§ Your task
Please reproduce exactly the lines from the start of the records through the one containing "grey rolling pin: 1 -> 0", and nothing more.

§ Stored data
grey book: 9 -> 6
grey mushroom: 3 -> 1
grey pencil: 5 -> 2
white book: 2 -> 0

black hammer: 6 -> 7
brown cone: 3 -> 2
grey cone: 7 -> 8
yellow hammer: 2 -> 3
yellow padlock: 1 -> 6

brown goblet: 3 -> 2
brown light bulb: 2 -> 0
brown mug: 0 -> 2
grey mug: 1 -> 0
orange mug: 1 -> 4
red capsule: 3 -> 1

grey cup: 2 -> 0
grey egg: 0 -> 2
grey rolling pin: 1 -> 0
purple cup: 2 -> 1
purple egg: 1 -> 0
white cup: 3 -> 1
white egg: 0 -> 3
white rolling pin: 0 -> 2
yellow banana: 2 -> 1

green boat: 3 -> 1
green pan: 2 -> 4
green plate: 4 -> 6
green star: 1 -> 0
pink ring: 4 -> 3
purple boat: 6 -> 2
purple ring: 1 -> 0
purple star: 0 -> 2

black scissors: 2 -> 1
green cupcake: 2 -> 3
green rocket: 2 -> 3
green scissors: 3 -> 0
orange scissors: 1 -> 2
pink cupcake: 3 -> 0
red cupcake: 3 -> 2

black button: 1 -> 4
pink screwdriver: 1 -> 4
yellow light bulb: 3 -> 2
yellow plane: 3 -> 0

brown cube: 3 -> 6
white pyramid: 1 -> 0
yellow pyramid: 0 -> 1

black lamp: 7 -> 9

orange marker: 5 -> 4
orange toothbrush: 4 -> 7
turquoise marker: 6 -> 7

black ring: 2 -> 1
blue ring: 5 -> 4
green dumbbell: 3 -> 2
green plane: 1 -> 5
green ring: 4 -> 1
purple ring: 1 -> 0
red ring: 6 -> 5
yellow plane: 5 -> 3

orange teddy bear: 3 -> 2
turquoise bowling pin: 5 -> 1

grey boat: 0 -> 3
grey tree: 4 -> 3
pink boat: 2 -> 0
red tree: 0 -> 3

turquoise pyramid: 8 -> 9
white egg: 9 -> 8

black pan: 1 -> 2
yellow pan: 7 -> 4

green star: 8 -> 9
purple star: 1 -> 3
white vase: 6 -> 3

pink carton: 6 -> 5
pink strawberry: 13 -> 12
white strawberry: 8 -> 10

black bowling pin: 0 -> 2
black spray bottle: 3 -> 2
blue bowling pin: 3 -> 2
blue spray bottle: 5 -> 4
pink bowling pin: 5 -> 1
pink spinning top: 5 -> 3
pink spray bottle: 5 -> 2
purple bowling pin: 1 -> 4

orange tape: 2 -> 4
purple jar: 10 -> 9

§ Answer space
grey book: 9 -> 6
grey mushroom: 3 -> 1
grey pencil: 5 -> 2
white book: 2 -> 0

black hammer: 6 -> 7
brown cone: 3 -> 2
grey cone: 7 -> 8
yellow hammer: 2 -> 3
yellow padlock: 1 -> 6

brown goblet: 3 -> 2
brown light bulb: 2 -> 0
brown mug: 0 -> 2
grey mug: 1 -> 0
orange mug: 1 -> 4
red capsule: 3 -> 1

grey cup: 2 -> 0
grey egg: 0 -> 2
grey rolling pin: 1 -> 0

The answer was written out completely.